-- AIM OF THE EXERCISE --
The word to look for is "test". Report every line of the entries below that has it.

Data excerpts

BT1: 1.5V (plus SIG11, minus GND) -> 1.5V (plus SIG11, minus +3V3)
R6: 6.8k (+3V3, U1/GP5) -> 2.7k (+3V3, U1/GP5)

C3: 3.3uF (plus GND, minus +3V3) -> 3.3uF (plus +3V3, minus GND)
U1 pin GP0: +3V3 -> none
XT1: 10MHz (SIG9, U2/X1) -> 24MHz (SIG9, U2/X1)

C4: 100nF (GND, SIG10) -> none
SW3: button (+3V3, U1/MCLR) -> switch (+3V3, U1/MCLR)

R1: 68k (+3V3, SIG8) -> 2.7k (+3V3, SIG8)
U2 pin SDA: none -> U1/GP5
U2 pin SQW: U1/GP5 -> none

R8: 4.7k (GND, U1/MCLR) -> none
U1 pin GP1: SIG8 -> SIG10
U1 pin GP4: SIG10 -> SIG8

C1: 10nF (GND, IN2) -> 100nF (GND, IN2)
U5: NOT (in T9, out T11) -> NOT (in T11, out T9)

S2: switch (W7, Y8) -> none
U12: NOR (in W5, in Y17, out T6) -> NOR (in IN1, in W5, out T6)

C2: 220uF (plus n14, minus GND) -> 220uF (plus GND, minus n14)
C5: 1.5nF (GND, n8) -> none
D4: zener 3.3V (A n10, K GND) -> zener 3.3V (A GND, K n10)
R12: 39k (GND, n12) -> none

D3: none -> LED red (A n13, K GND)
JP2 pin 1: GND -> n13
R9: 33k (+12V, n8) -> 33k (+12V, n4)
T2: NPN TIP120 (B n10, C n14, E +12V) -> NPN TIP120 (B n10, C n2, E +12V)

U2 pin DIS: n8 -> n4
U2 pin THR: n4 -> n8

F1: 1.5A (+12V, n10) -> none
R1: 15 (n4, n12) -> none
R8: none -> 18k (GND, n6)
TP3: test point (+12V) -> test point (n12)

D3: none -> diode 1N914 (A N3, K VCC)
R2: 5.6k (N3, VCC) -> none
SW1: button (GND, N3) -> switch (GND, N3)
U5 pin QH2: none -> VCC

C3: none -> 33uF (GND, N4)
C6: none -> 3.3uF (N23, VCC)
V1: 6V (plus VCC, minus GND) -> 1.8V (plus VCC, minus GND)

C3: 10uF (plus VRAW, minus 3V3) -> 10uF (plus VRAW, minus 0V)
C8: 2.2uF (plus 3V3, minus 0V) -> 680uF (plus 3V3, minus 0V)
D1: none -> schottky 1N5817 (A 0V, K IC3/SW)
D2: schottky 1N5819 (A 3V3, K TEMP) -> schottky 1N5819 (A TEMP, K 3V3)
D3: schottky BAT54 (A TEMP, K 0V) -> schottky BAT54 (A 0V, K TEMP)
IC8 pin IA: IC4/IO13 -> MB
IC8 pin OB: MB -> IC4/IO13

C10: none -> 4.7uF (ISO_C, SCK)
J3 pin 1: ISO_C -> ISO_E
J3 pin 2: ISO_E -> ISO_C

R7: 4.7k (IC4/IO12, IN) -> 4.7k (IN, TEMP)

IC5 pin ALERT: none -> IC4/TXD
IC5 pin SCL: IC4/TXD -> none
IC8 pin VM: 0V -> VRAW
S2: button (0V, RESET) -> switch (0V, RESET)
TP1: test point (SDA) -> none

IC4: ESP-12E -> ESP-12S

-- TASK SOLUTION --
TP3: test point (+12V) -> test point (n12)
TP1: test point (SDA) -> none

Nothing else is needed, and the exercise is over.